Task to complete: All records are to be reproduced verbatim, with images omitted.

(Source material begins)

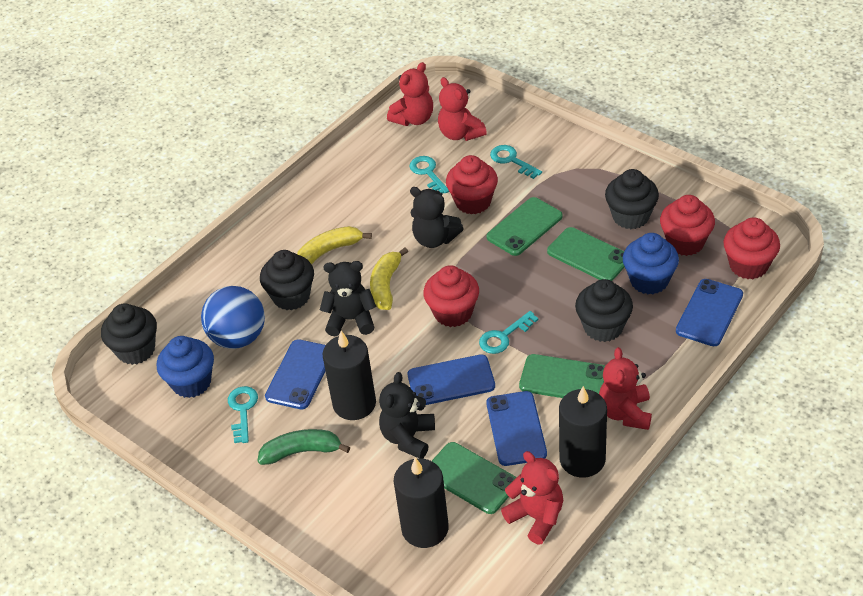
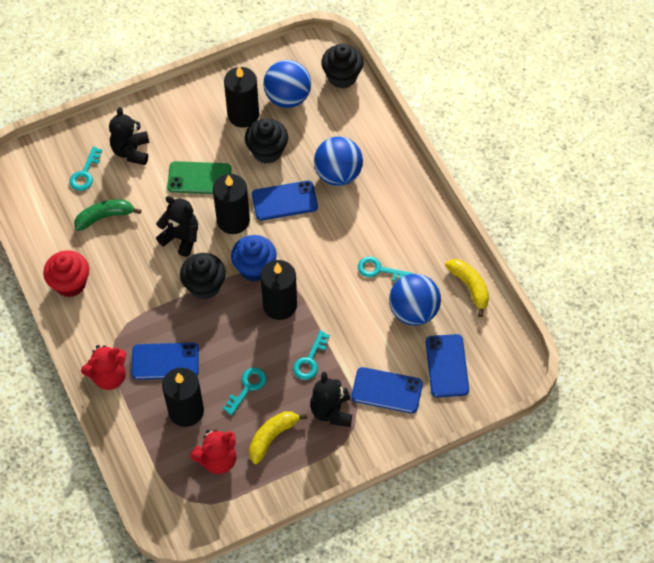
black candle: 3 -> 4
black cupcake: 4 -> 3
blue ball: 1 -> 3
blue cupcake: 2 -> 1
green phone: 4 -> 1
red cupcake: 4 -> 1
red teddy bear: 4 -> 2

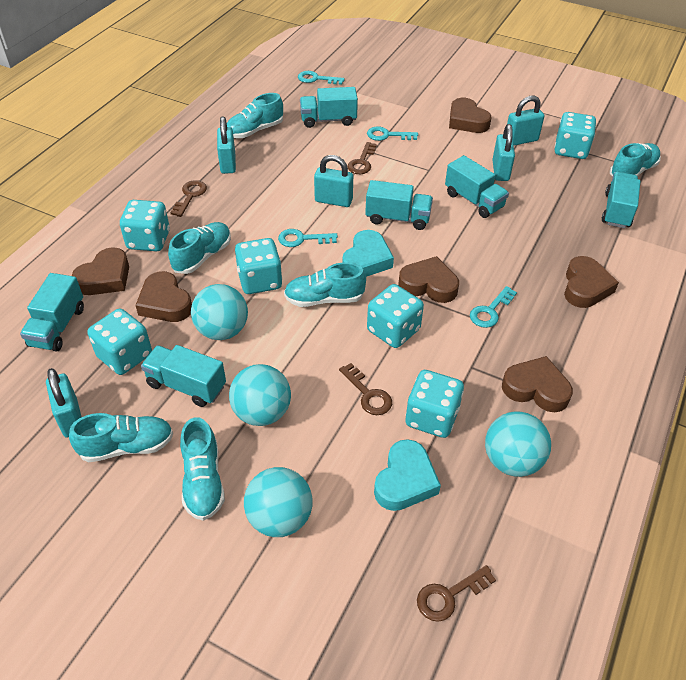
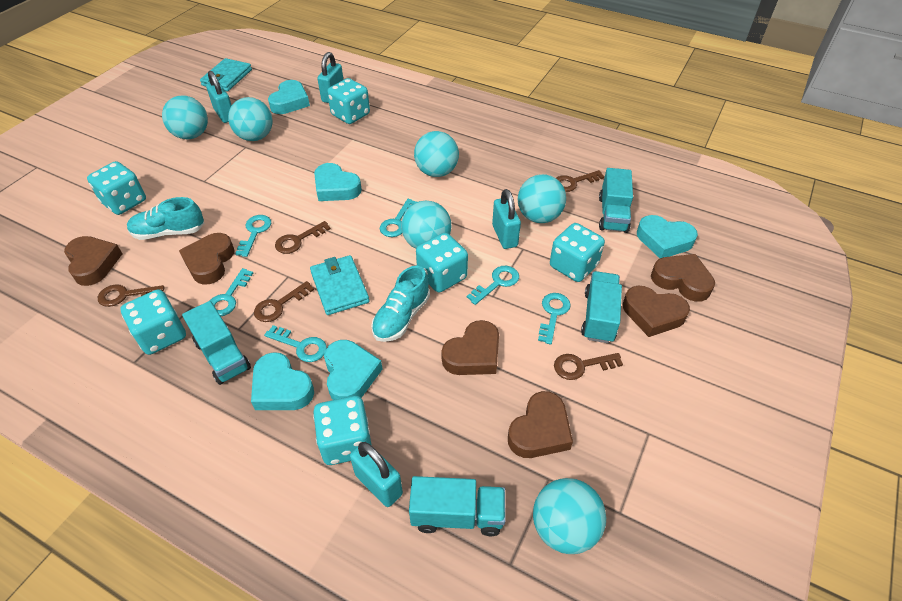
brown key: 4 -> 5
turquoise ball: 4 -> 6
turquoise heart: 2 -> 5
turquoise key: 4 -> 6
turquoise padlock: 5 -> 4
turquoise shoe: 6 -> 2
turquoise truck: 6 -> 4
turquoise wallet: 0 -> 2

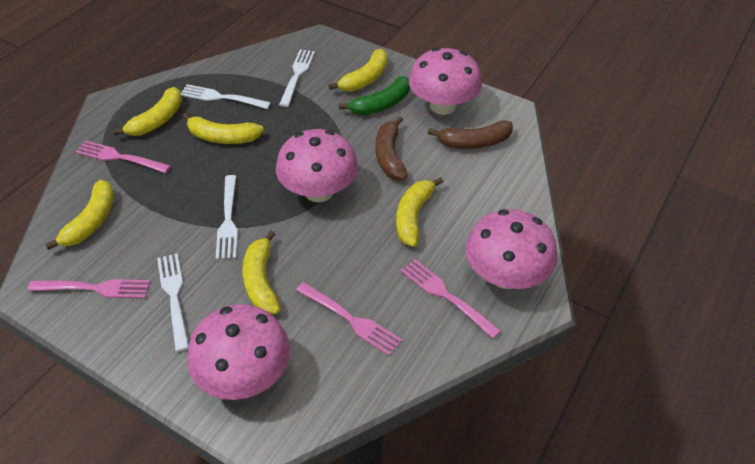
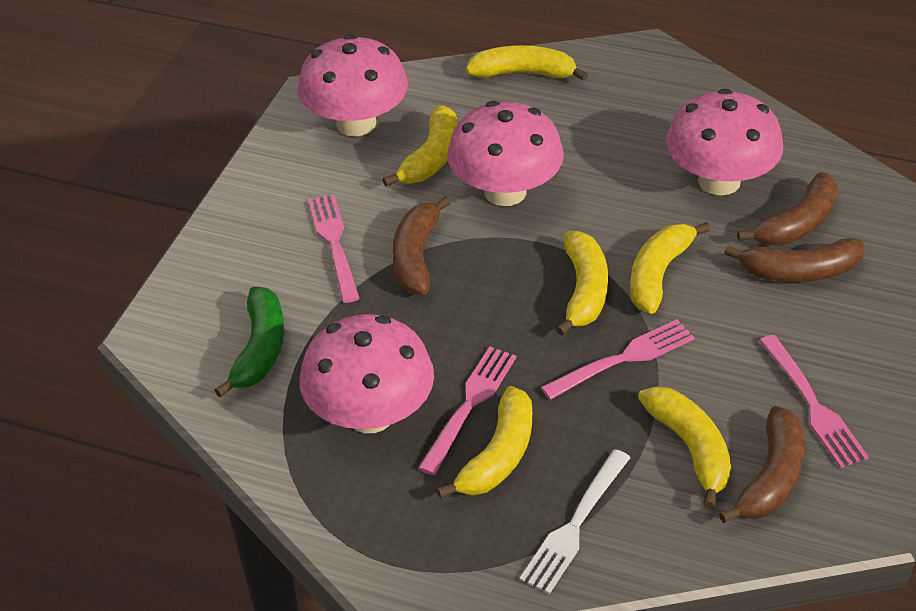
brown banana: 2 -> 4
white fork: 4 -> 1

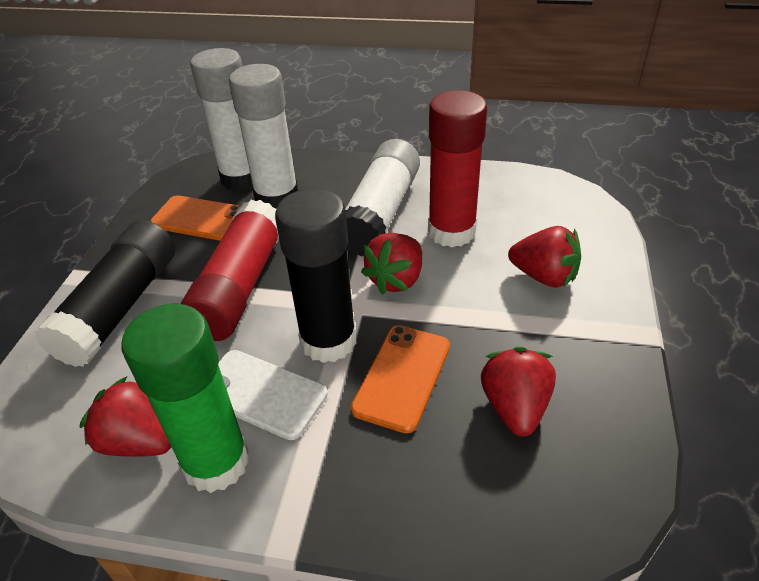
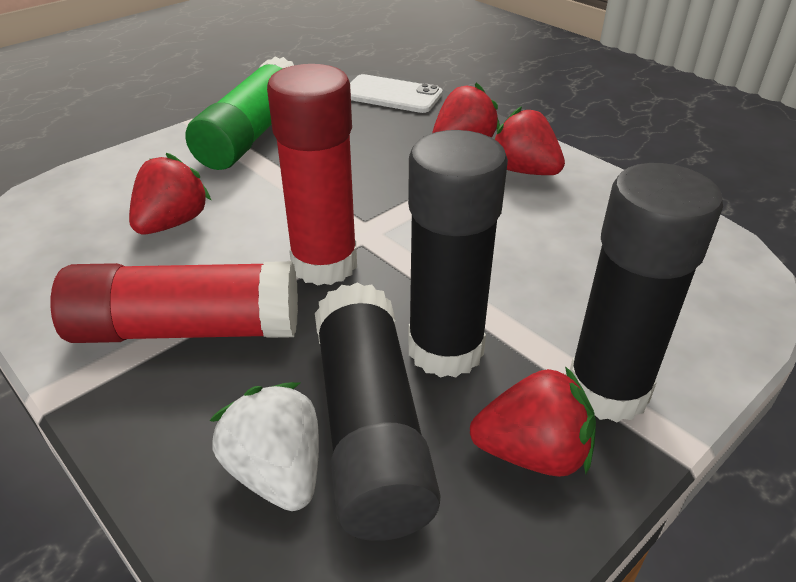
black glue stick: 2 -> 3
orange phone: 2 -> 0
white glue stick: 3 -> 0
white strawberry: 0 -> 1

(Source material ends)

Exercise response:
black candle: 3 -> 4
black cupcake: 4 -> 3
blue ball: 1 -> 3
blue cupcake: 2 -> 1
green phone: 4 -> 1
red cupcake: 4 -> 1
red teddy bear: 4 -> 2

brown key: 4 -> 5
turquoise ball: 4 -> 6
turquoise heart: 2 -> 5
turquoise key: 4 -> 6
turquoise padlock: 5 -> 4
turquoise shoe: 6 -> 2
turquoise truck: 6 -> 4
turquoise wallet: 0 -> 2

brown banana: 2 -> 4
white fork: 4 -> 1

black glue stick: 2 -> 3
orange phone: 2 -> 0
white glue stick: 3 -> 0
white strawberry: 0 -> 1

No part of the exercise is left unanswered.